Excerpted data:
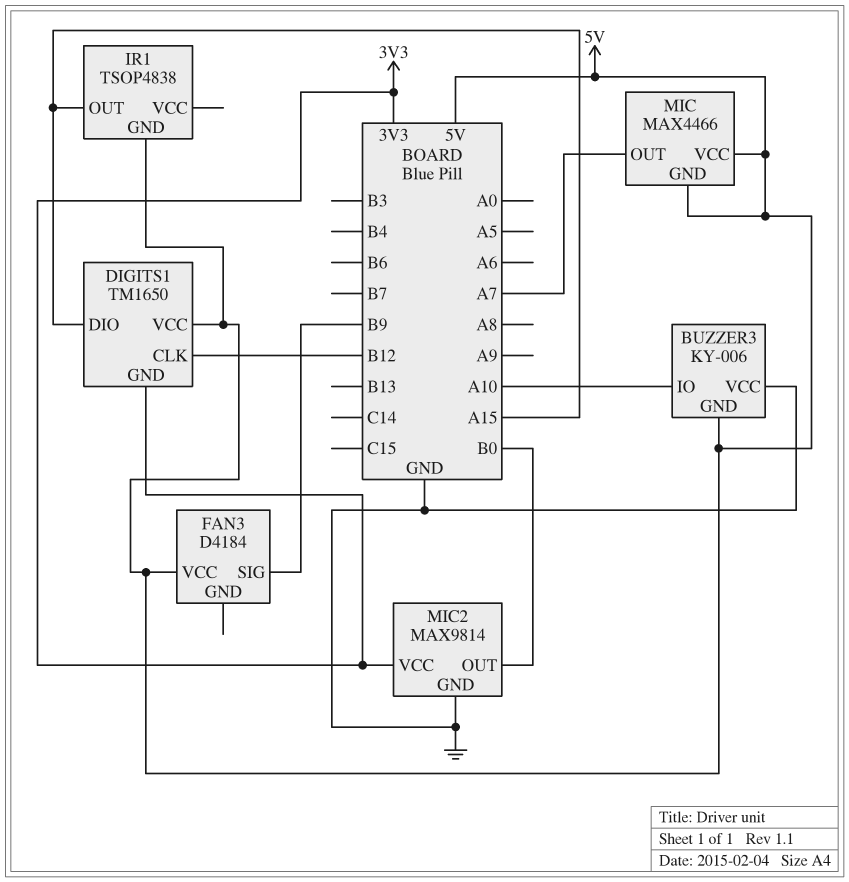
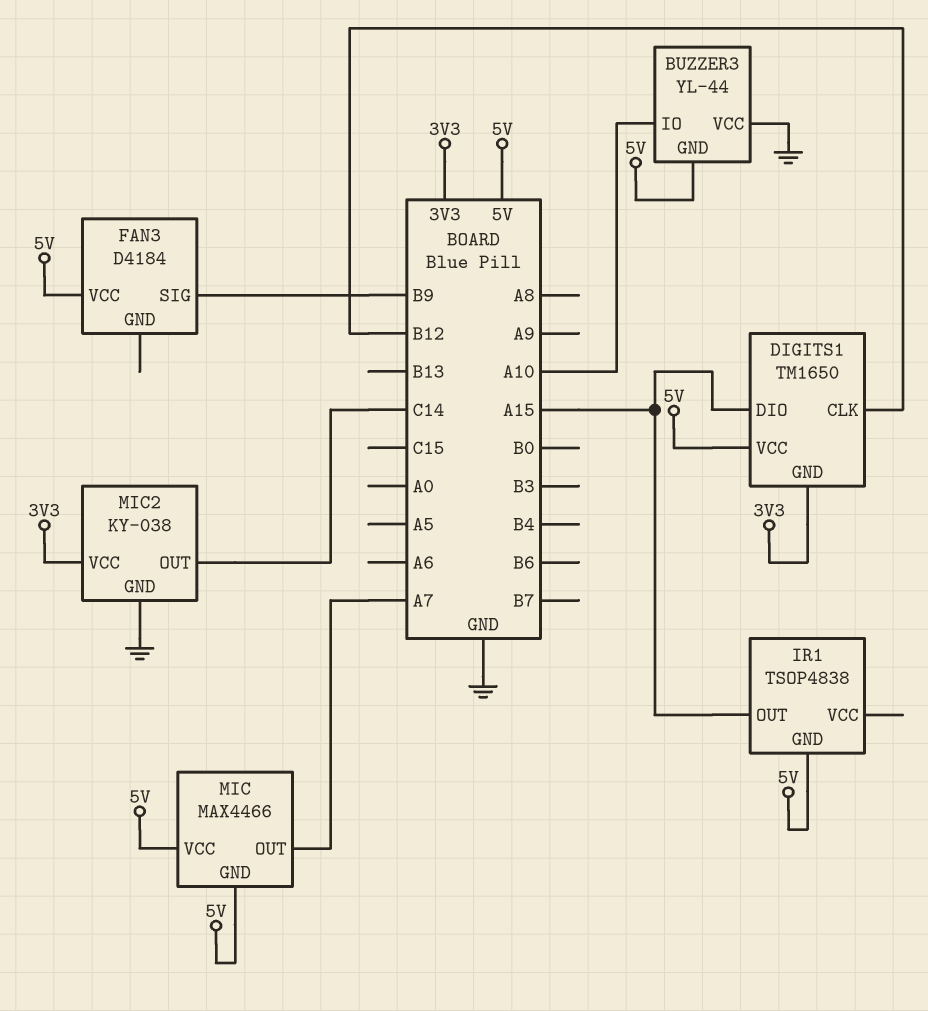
BUZZER3: KY-006 -> YL-44
MIC2: MAX9814 -> KY-038
MIC2 pin OUT: B0 -> C14

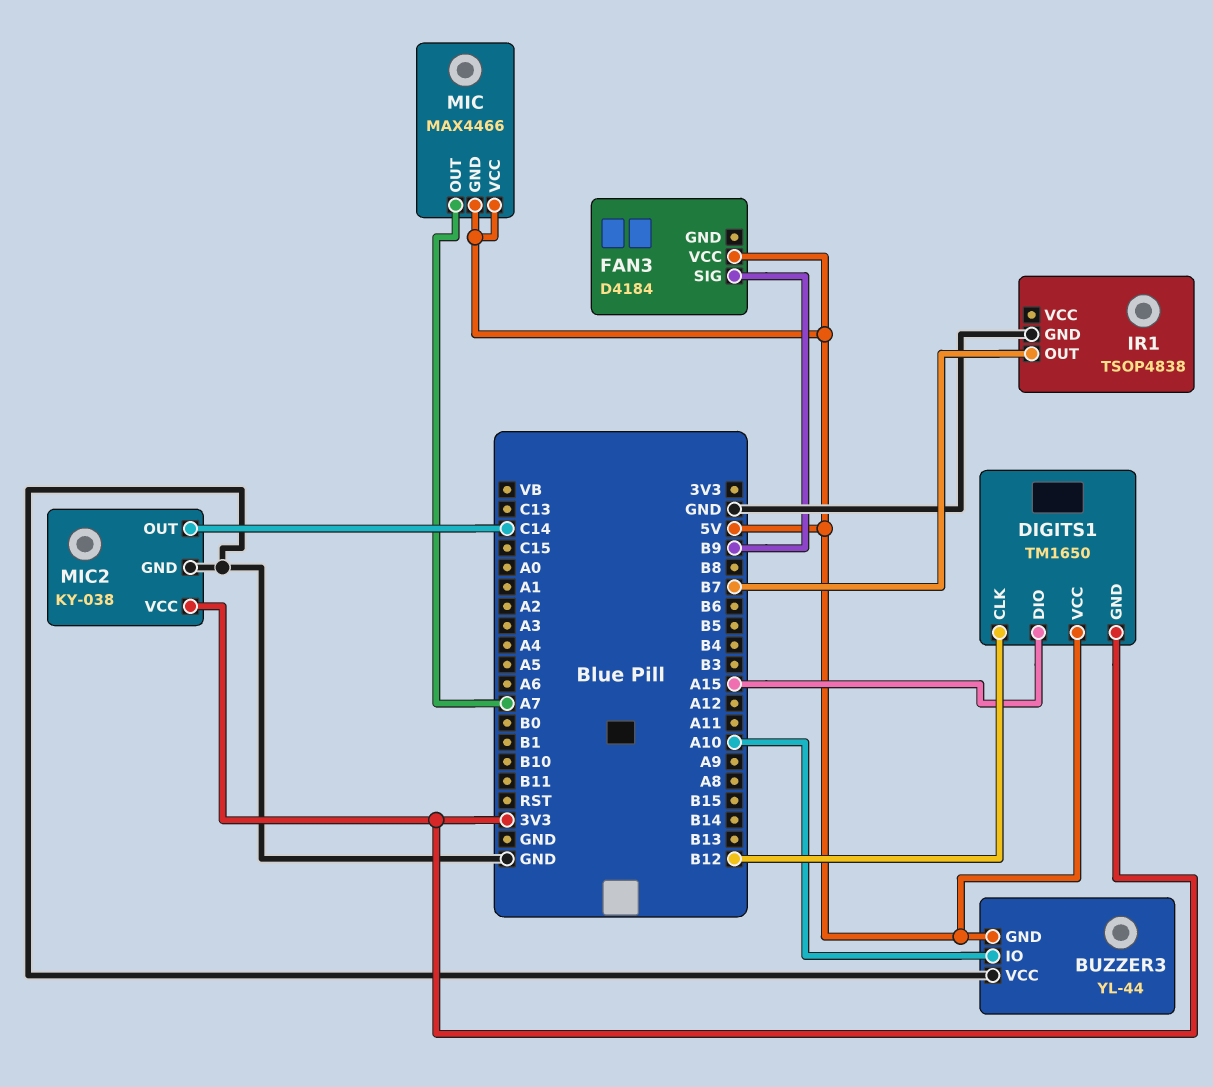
IR1 pin GND: 5V -> GND
IR1 pin OUT: A15 -> B7

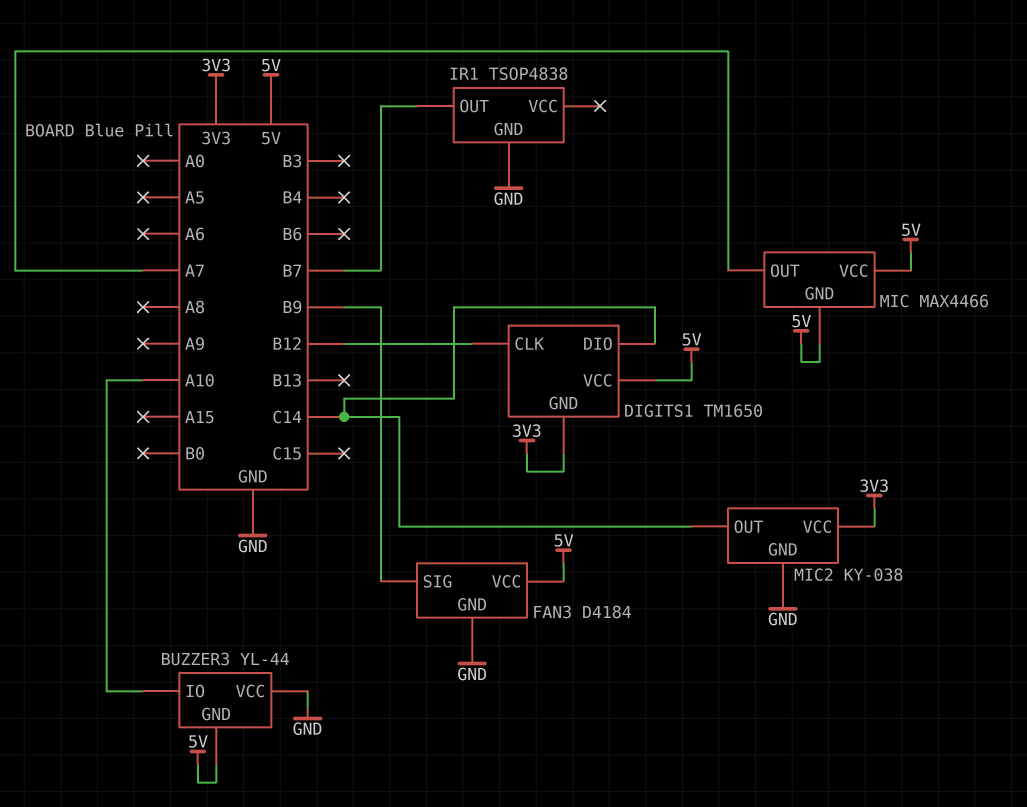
DIGITS1 pin DIO: A15 -> C14
FAN3 pin GND: none -> GND

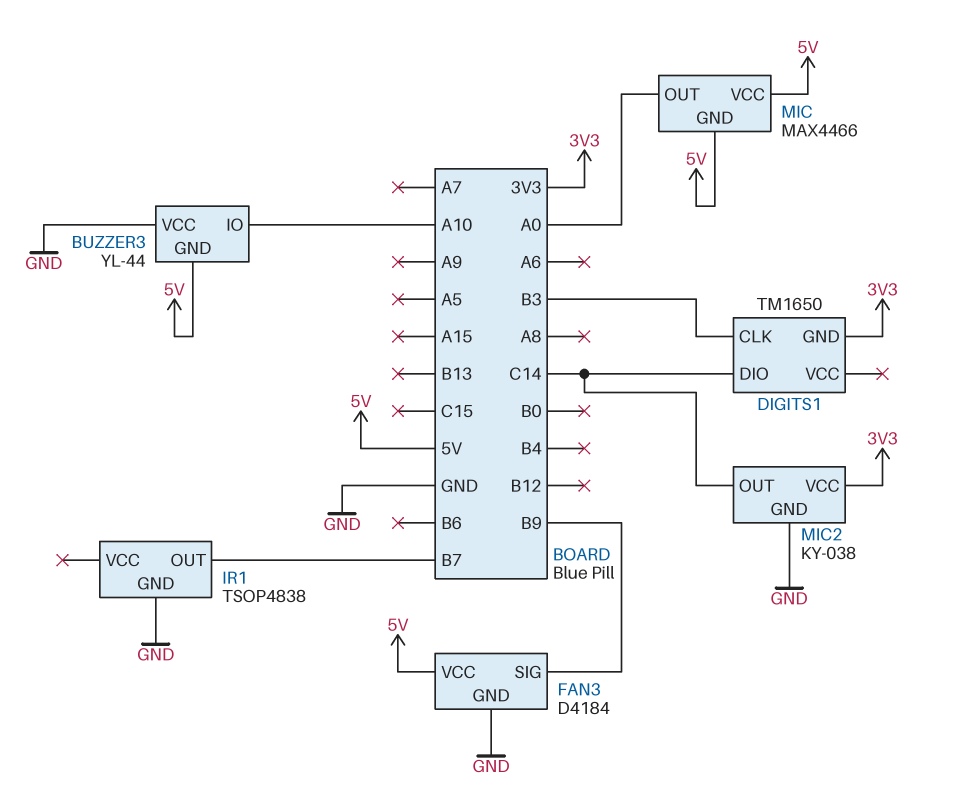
DIGITS1 pin CLK: B12 -> B3
DIGITS1 pin VCC: 5V -> none
MIC pin OUT: A7 -> A0

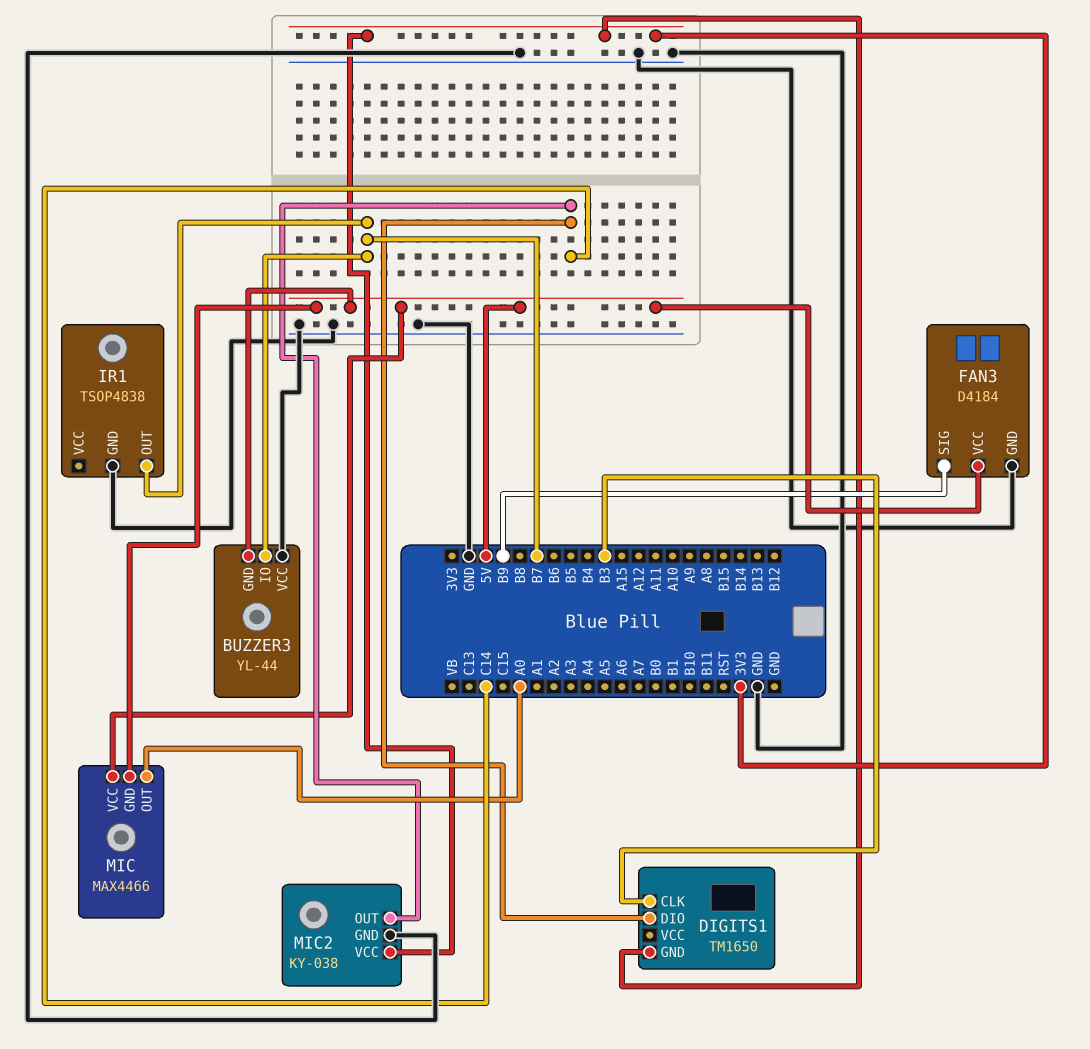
BUZZER3 pin IO: A10 -> B7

Activity: Every entry in the listing is to be duplicated precisely, except for its pictures.

Written response:
BUZZER3: KY-006 -> YL-44
MIC2: MAX9814 -> KY-038
MIC2 pin OUT: B0 -> C14

IR1 pin GND: 5V -> GND
IR1 pin OUT: A15 -> B7

DIGITS1 pin DIO: A15 -> C14
FAN3 pin GND: none -> GND

DIGITS1 pin CLK: B12 -> B3
DIGITS1 pin VCC: 5V -> none
MIC pin OUT: A7 -> A0

BUZZER3 pin IO: A10 -> B7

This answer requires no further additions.